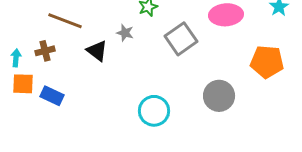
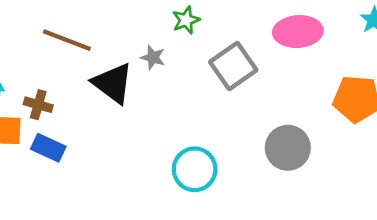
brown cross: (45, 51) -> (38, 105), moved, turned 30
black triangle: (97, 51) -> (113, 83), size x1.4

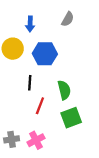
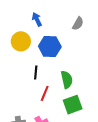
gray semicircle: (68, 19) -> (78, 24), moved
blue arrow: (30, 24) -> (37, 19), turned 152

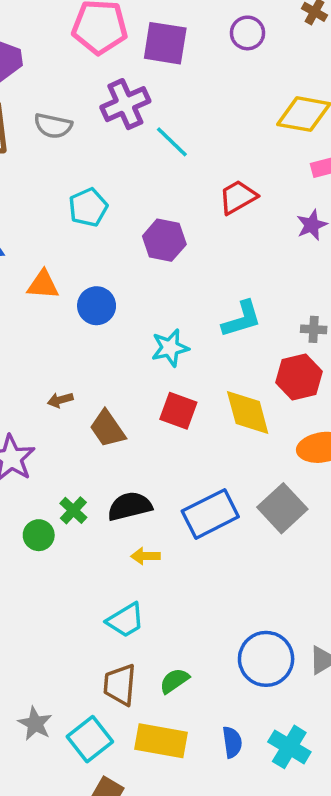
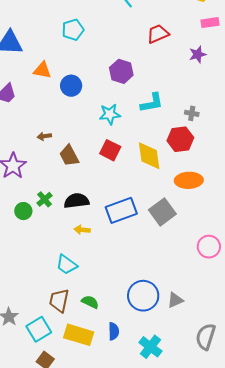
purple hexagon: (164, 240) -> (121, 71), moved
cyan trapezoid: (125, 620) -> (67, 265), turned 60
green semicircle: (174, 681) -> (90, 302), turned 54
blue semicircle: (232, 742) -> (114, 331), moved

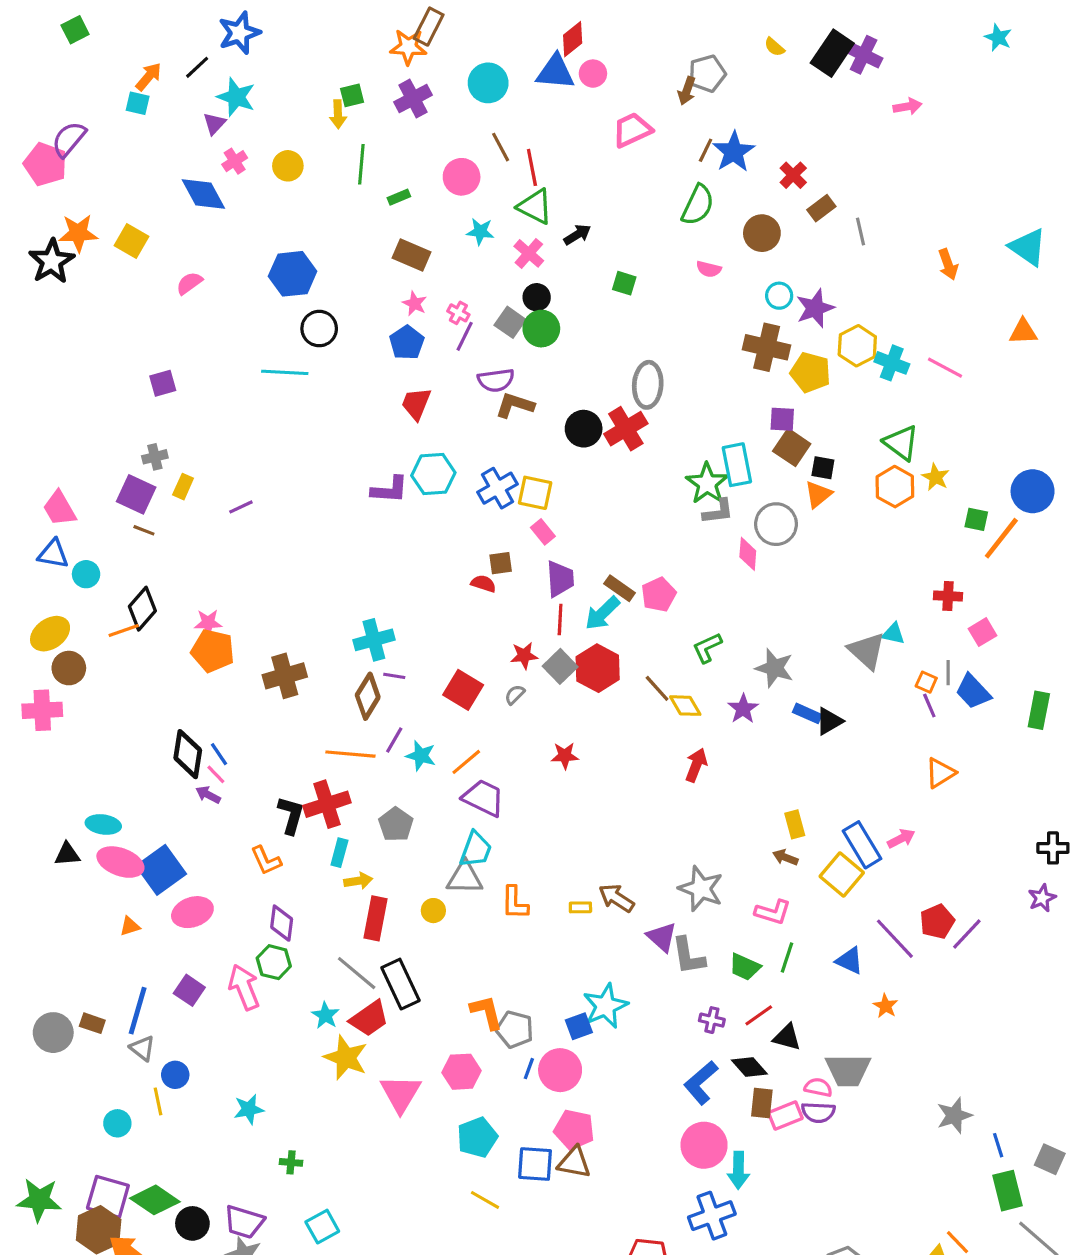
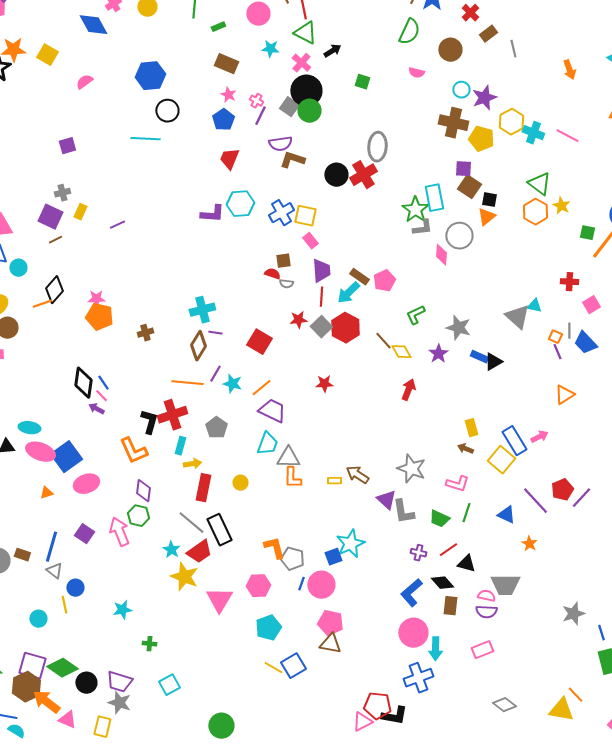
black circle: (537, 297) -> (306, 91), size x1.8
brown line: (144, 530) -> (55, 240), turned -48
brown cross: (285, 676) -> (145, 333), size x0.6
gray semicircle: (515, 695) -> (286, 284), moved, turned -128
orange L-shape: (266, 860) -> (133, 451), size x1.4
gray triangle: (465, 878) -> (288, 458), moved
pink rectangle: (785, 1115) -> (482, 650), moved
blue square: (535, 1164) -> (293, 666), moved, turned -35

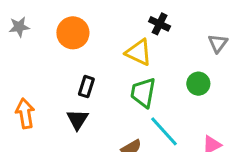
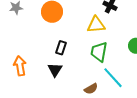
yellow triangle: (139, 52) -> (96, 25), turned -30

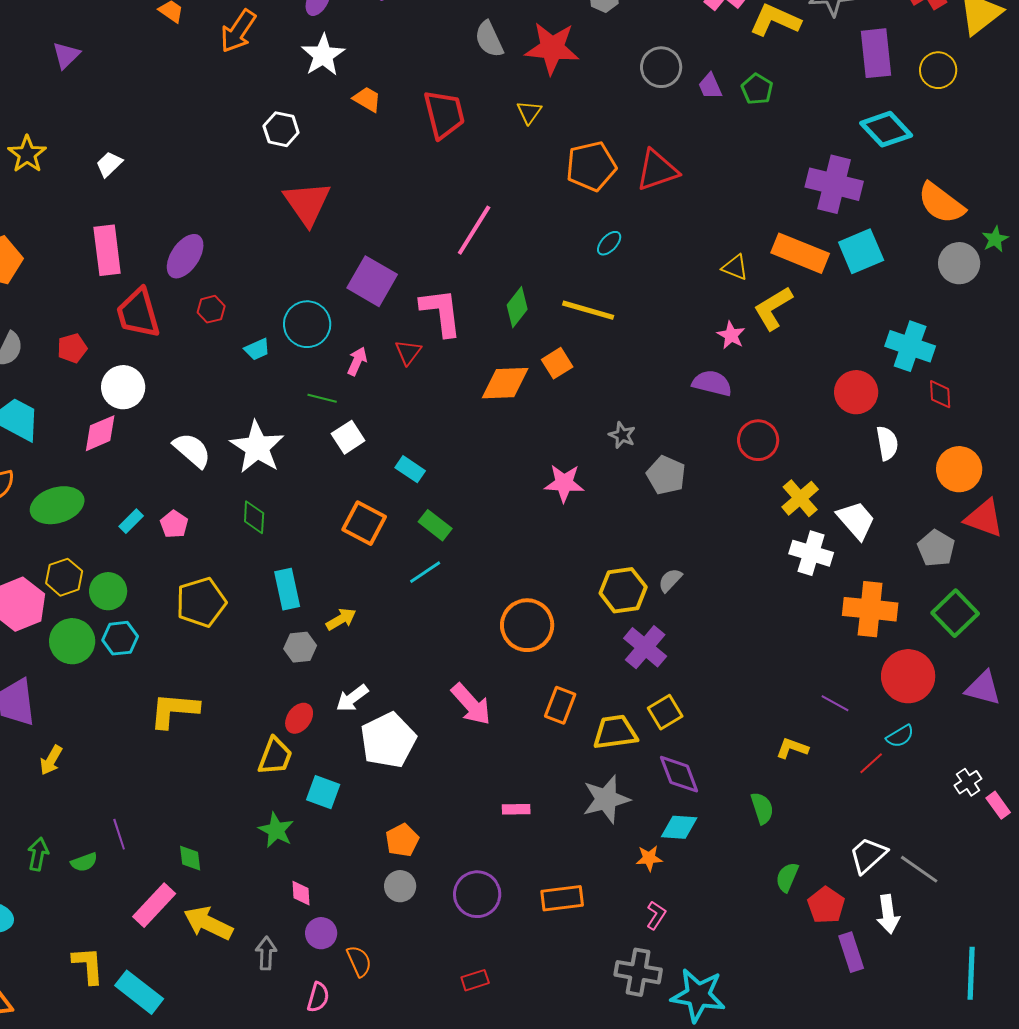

+--

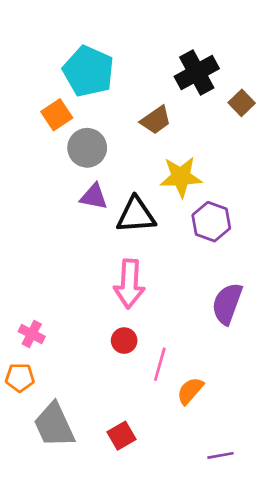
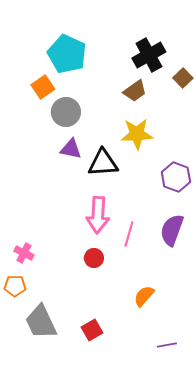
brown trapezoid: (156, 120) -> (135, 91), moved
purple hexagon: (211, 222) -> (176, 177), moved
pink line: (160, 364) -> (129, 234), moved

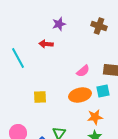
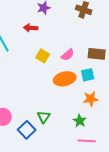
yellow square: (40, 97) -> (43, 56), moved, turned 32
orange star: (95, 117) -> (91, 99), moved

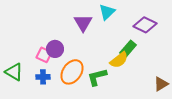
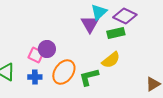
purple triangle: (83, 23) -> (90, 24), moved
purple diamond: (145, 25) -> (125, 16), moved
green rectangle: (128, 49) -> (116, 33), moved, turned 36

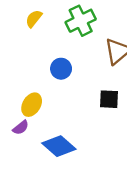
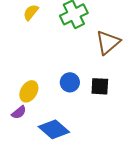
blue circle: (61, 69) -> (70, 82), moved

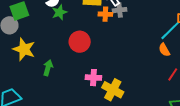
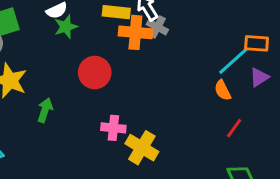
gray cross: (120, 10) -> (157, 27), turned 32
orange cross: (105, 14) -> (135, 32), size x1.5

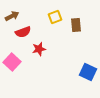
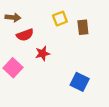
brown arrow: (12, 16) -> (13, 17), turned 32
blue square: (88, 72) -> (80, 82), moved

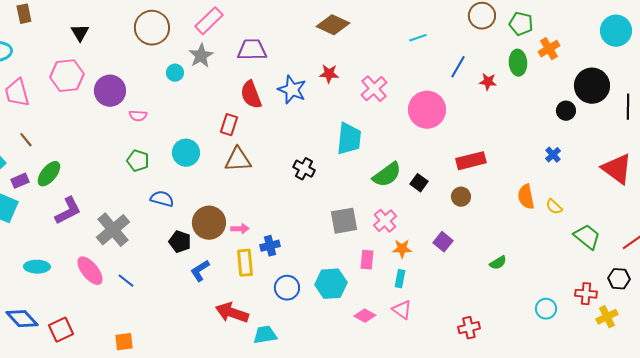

+--

> Exercise
The answer should consist only of the lines above from the one with "black triangle: (97, 51)" through the one with "yellow triangle: (139, 52)", repeated exactly, with no pictures among them.

> Task output
black triangle: (97, 51) -> (113, 83), size x1.4

gray semicircle: (68, 19) -> (78, 24), moved
blue arrow: (30, 24) -> (37, 19), turned 152

purple hexagon: (164, 240) -> (121, 71), moved
cyan trapezoid: (125, 620) -> (67, 265), turned 60
green semicircle: (174, 681) -> (90, 302), turned 54
blue semicircle: (232, 742) -> (114, 331), moved

black circle: (537, 297) -> (306, 91), size x1.8
brown line: (144, 530) -> (55, 240), turned -48
brown cross: (285, 676) -> (145, 333), size x0.6
gray semicircle: (515, 695) -> (286, 284), moved, turned -128
orange L-shape: (266, 860) -> (133, 451), size x1.4
gray triangle: (465, 878) -> (288, 458), moved
pink rectangle: (785, 1115) -> (482, 650), moved
blue square: (535, 1164) -> (293, 666), moved, turned -35

yellow triangle: (139, 52) -> (96, 25), turned -30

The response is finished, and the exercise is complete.